## Instructions to follow
Exactly the line that contains "black brick D7 level 3 -> none" and the lines following it to the end of the data are to be reproduced, and nothing more.

•••••

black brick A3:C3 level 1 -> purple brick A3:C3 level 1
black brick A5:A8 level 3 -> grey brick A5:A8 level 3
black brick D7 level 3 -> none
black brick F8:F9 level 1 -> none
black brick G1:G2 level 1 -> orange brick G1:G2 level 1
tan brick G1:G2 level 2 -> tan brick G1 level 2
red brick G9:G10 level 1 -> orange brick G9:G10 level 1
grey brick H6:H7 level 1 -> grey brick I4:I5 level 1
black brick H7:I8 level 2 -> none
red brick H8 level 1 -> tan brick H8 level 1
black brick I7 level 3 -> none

•••••

## Result of the exercise
black brick D7 level 3 -> none
black brick F8:F9 level 1 -> none
black brick G1:G2 level 1 -> orange brick G1:G2 level 1
tan brick G1:G2 level 2 -> tan brick G1 level 2
red brick G9:G10 level 1 -> orange brick G9:G10 level 1
grey brick H6:H7 level 1 -> grey brick I4:I5 level 1
black brick H7:I8 level 2 -> none
red brick H8 level 1 -> tan brick H8 level 1
black brick I7 level 3 -> none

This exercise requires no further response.